Provided data

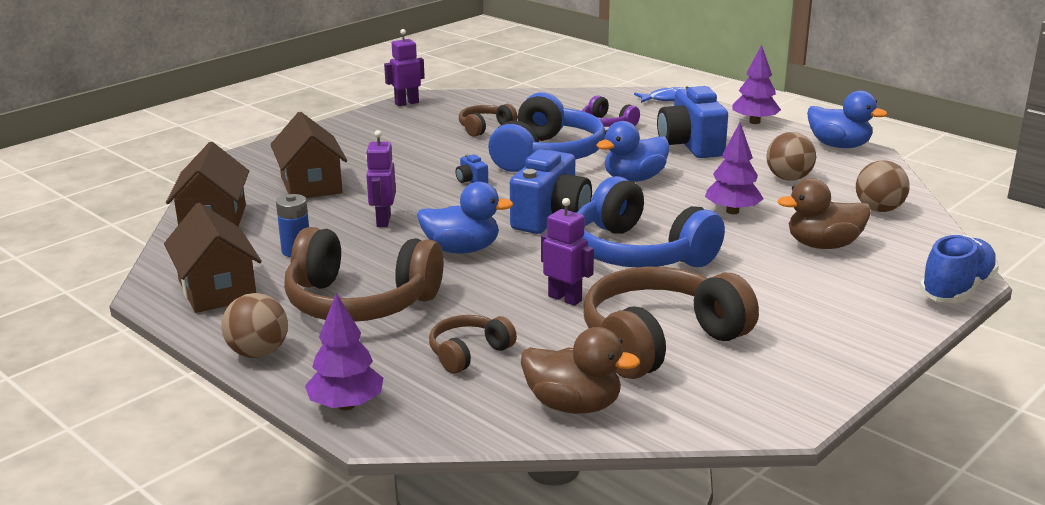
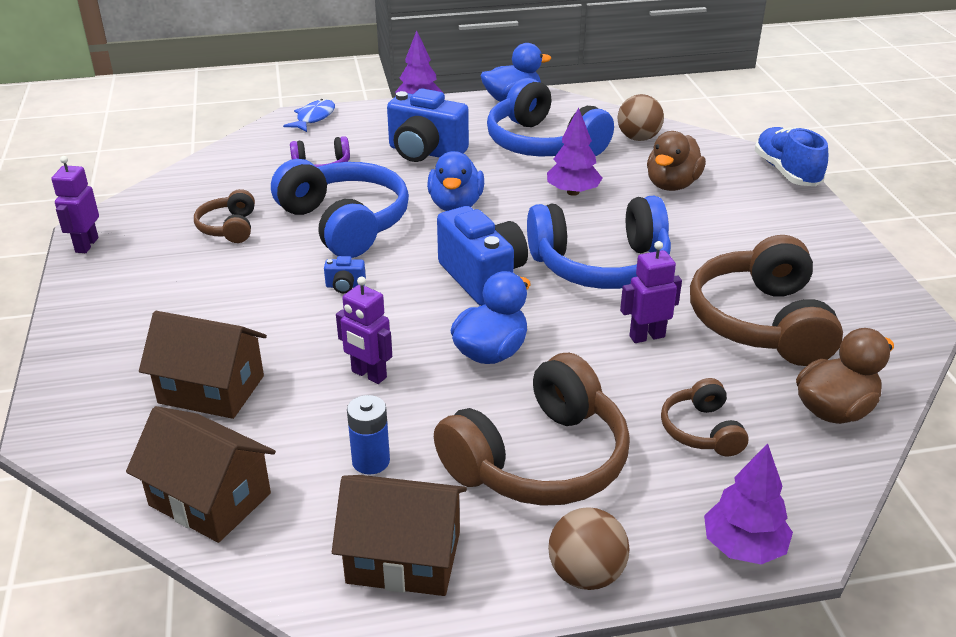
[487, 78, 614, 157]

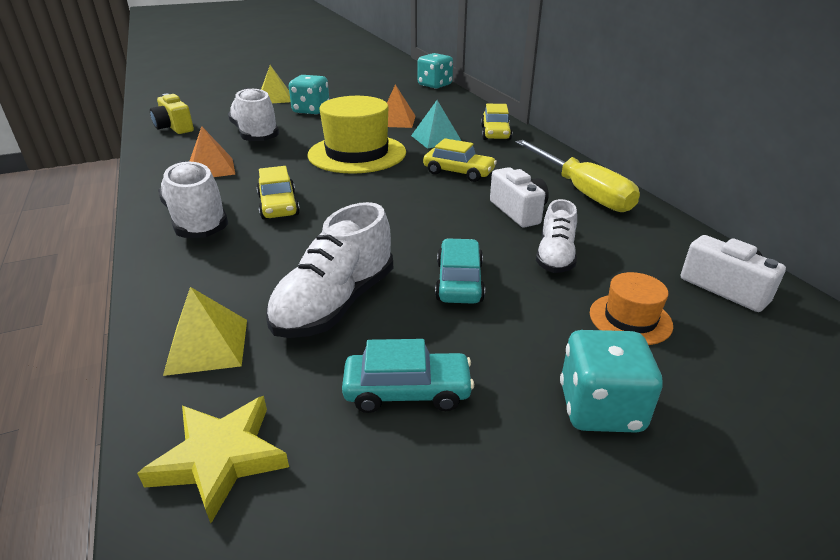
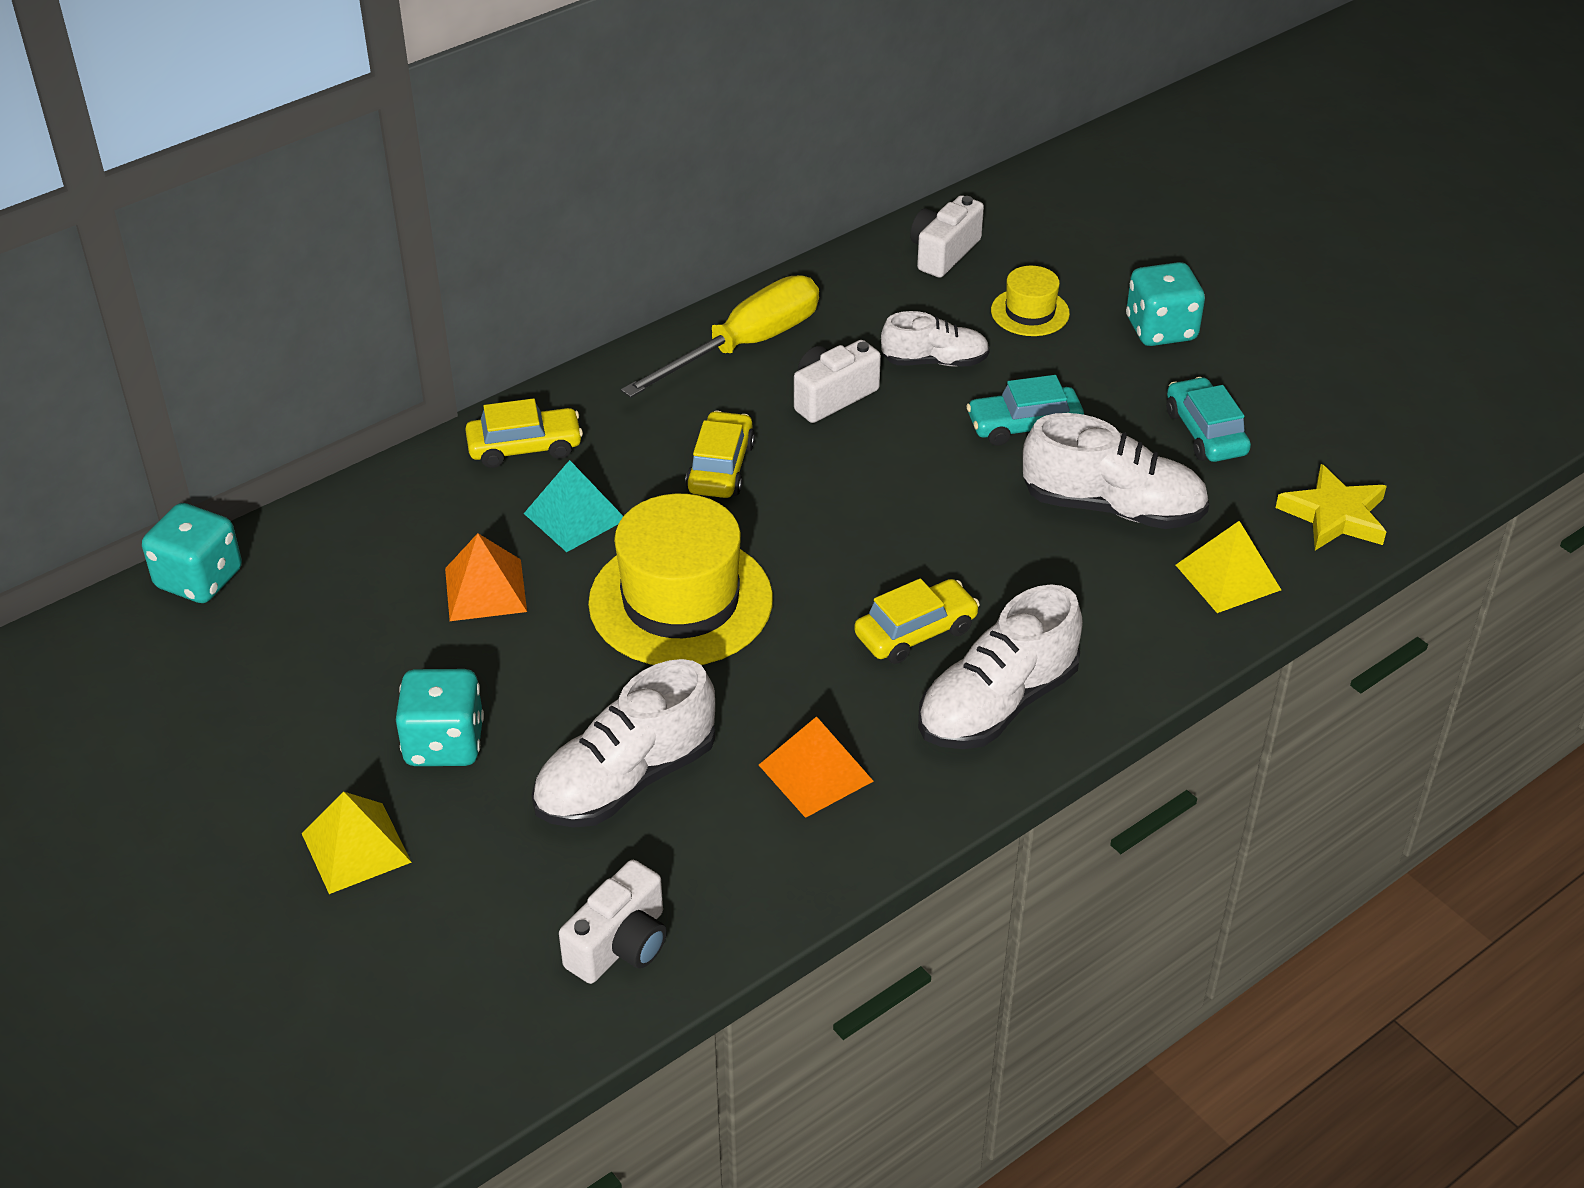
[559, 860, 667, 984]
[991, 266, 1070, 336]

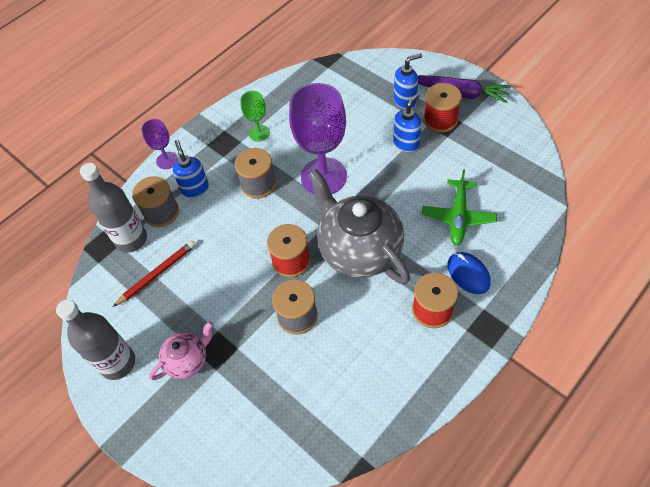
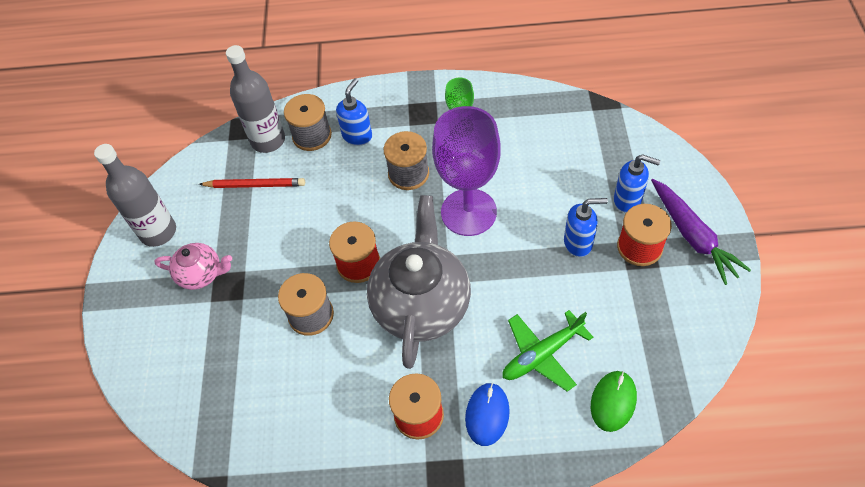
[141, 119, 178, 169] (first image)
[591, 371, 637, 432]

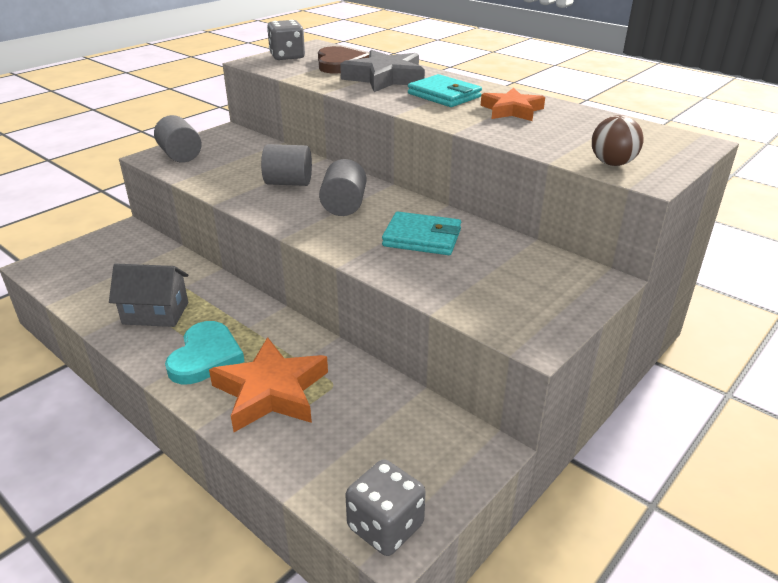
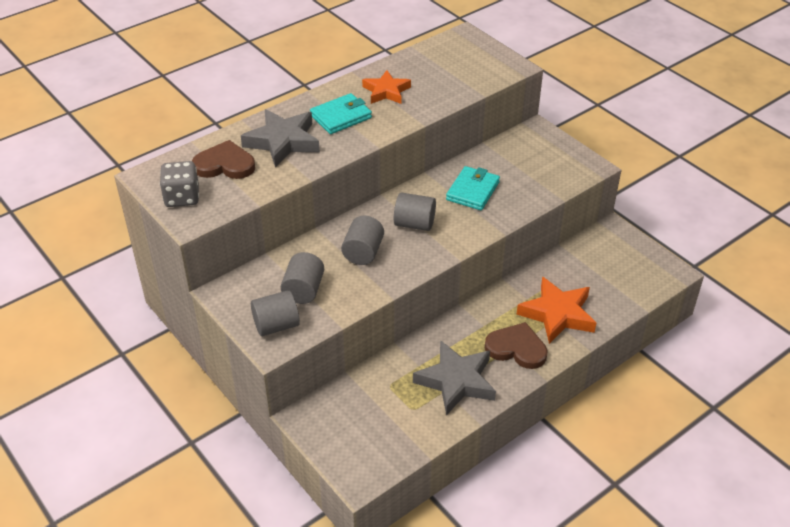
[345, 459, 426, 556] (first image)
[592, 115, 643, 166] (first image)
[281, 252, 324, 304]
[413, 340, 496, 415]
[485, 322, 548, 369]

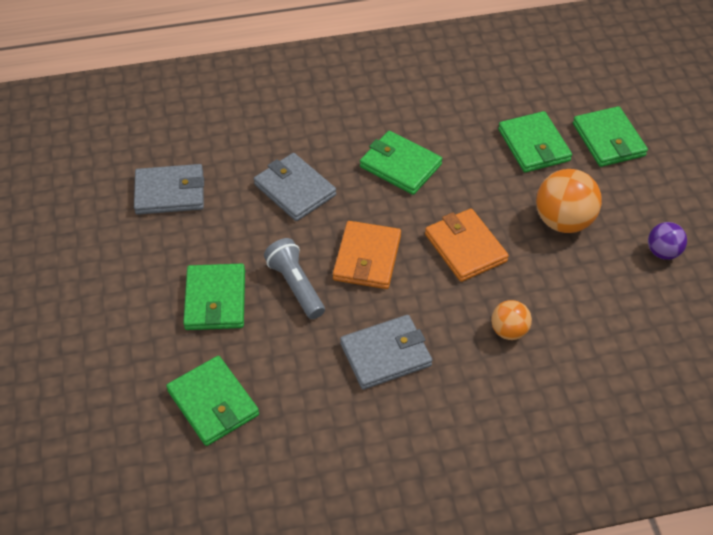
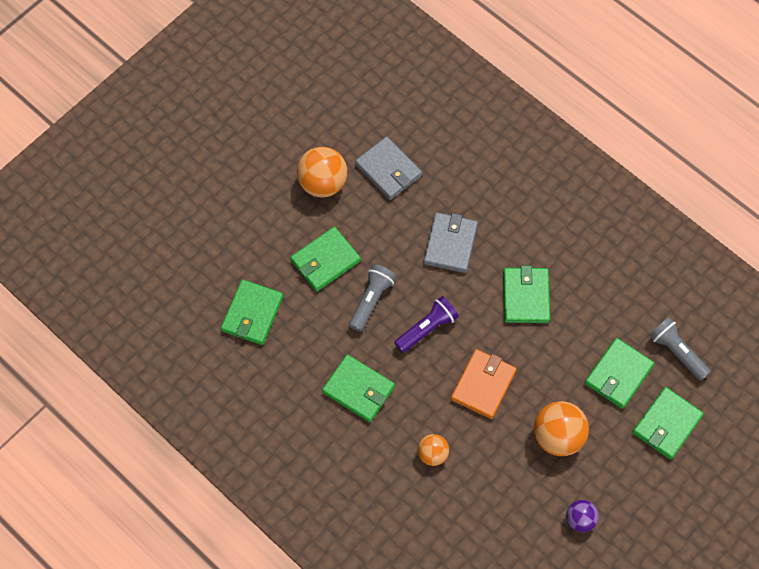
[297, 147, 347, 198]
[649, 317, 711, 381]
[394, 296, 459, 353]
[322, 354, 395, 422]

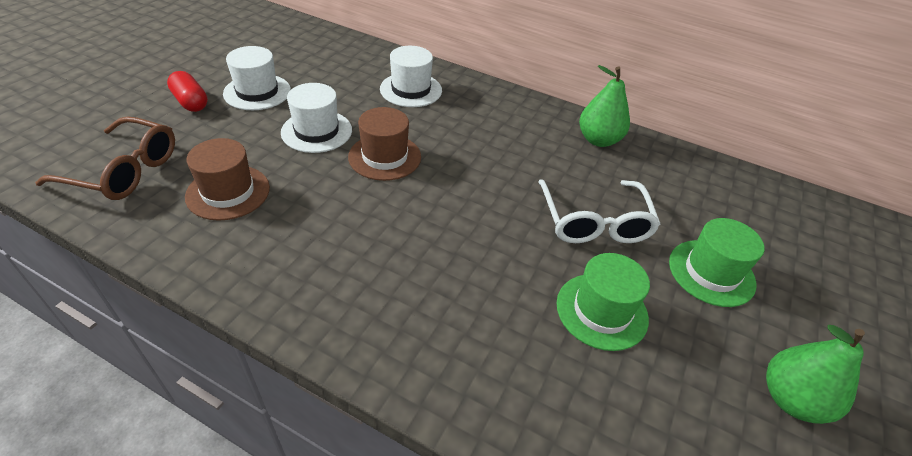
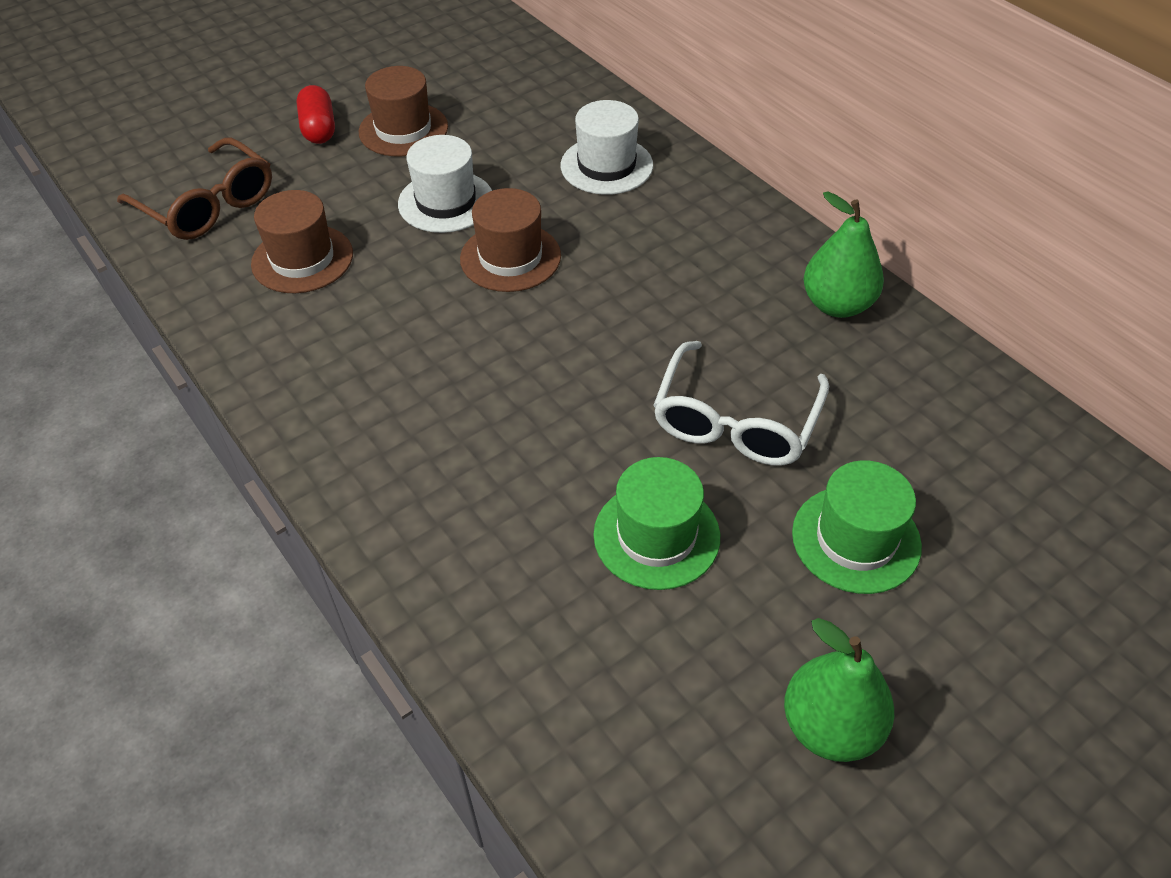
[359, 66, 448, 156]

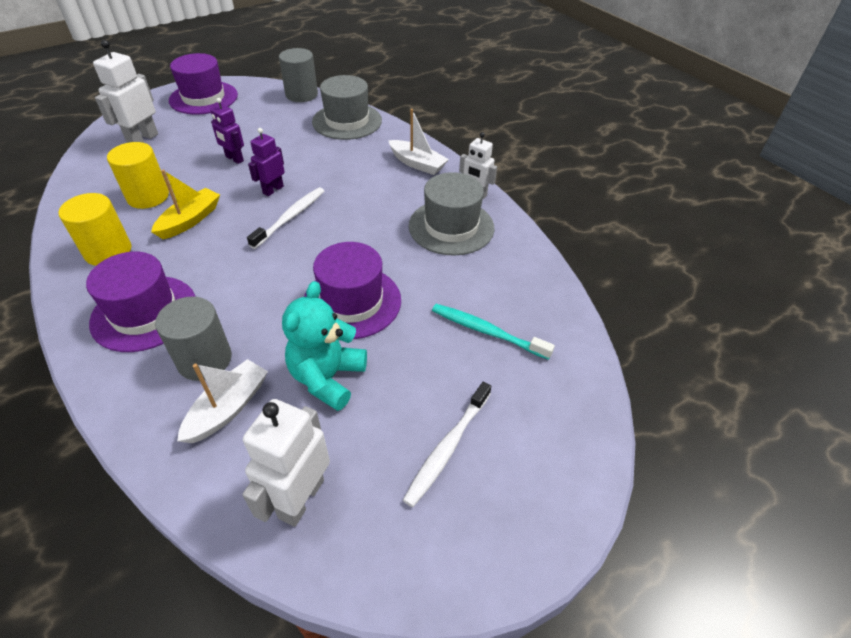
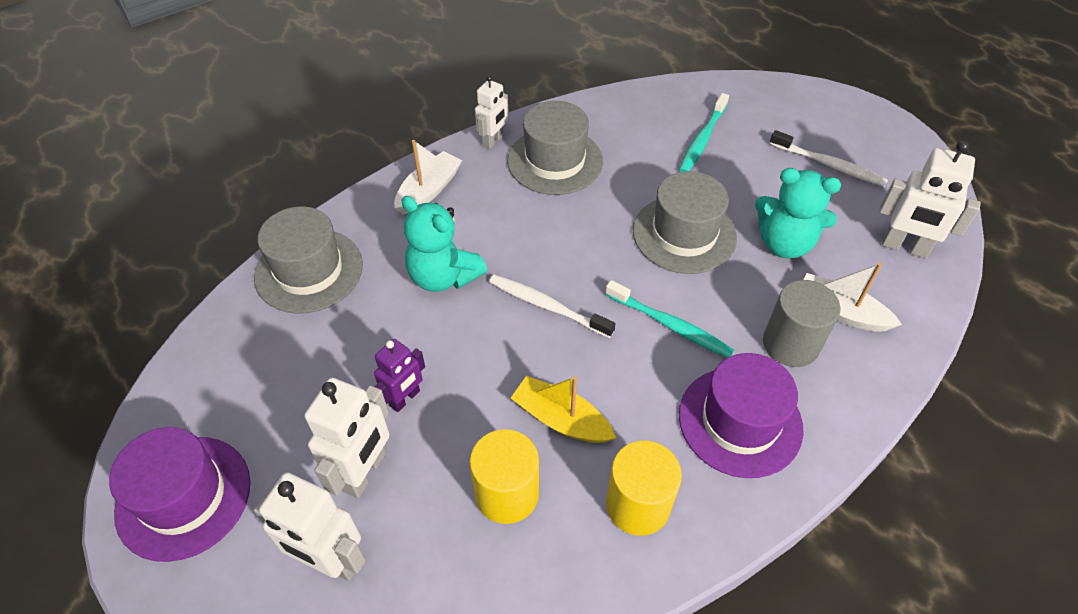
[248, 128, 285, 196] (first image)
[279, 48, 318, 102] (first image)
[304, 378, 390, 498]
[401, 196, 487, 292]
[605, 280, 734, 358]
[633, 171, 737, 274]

Exercise aim
Your task is to return, exactly and on their own, the lines from the one containing "[279, 48, 318, 102] (first image)" through the last line of the listing.

Written reply
[279, 48, 318, 102] (first image)
[304, 378, 390, 498]
[401, 196, 487, 292]
[605, 280, 734, 358]
[633, 171, 737, 274]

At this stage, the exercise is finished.